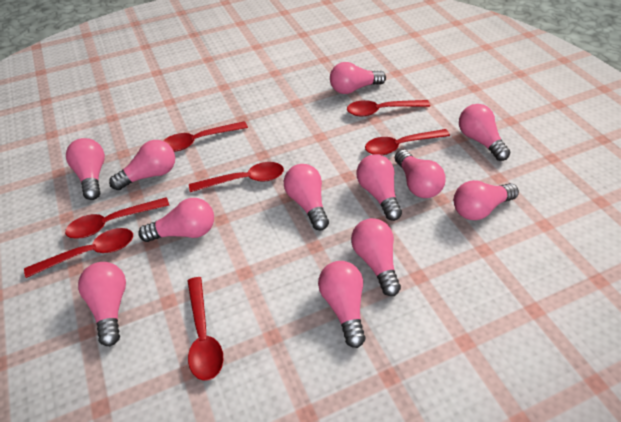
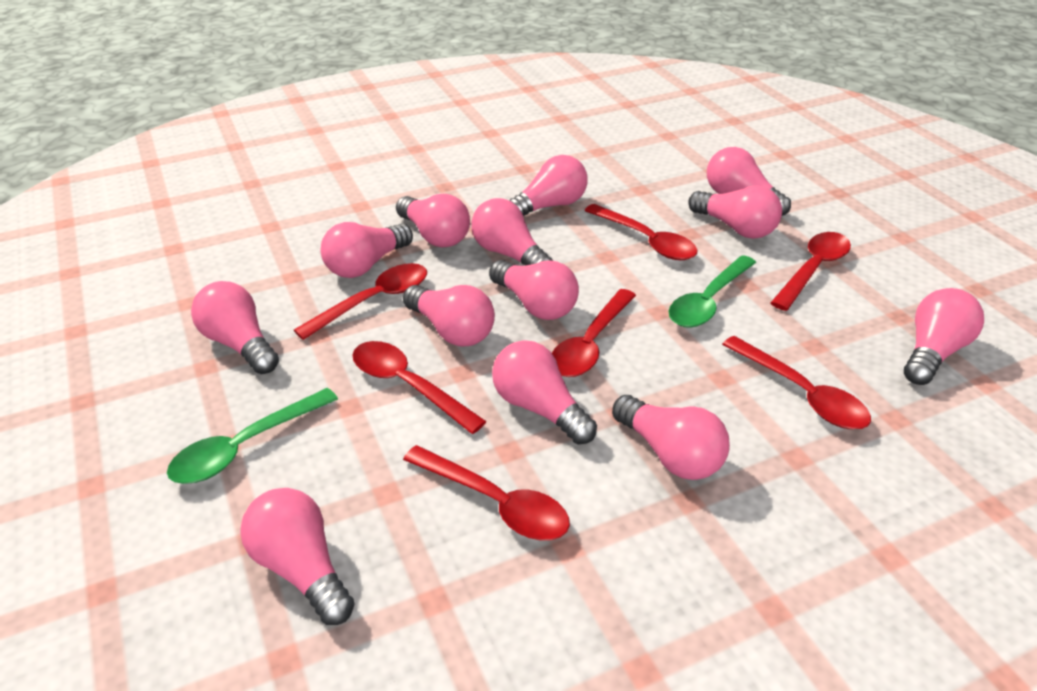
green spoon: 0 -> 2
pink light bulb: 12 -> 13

━━━

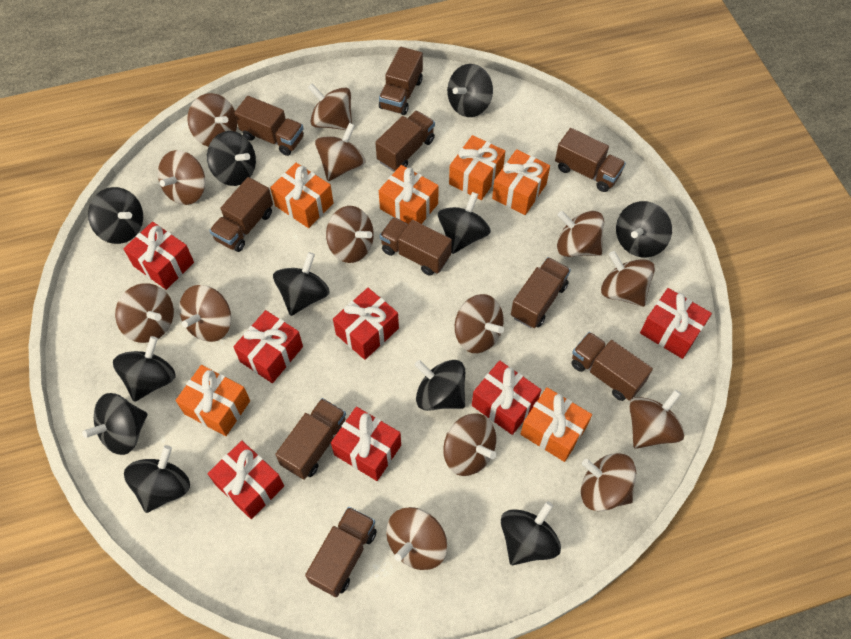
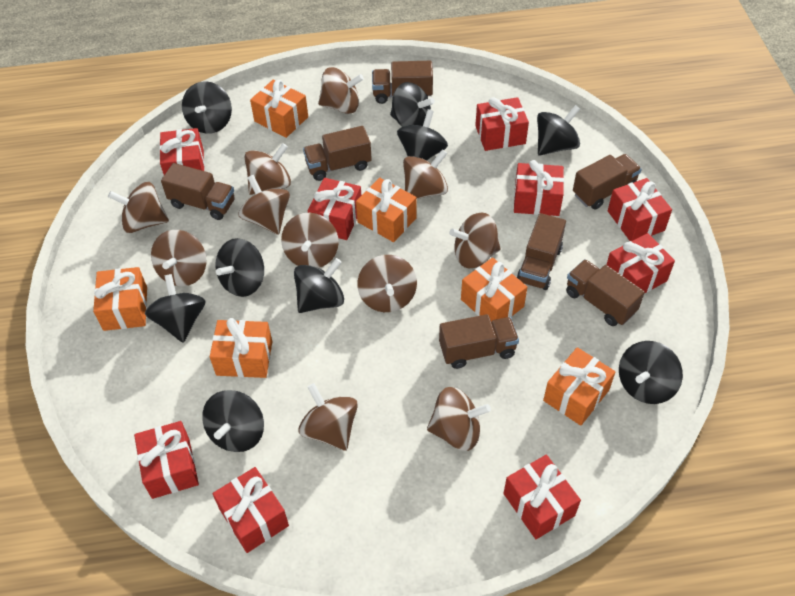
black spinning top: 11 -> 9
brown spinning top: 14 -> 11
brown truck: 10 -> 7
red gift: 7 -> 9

━━━

* WHAT YOU WILL DO *
Set down precisely the lines above between the line holding "black spinning top: 11 -> 9" and the line holding "red gift: 7 -> 9", inclusive, and nothing beyond them.

* WRITTEN ANSWER *
black spinning top: 11 -> 9
brown spinning top: 14 -> 11
brown truck: 10 -> 7
red gift: 7 -> 9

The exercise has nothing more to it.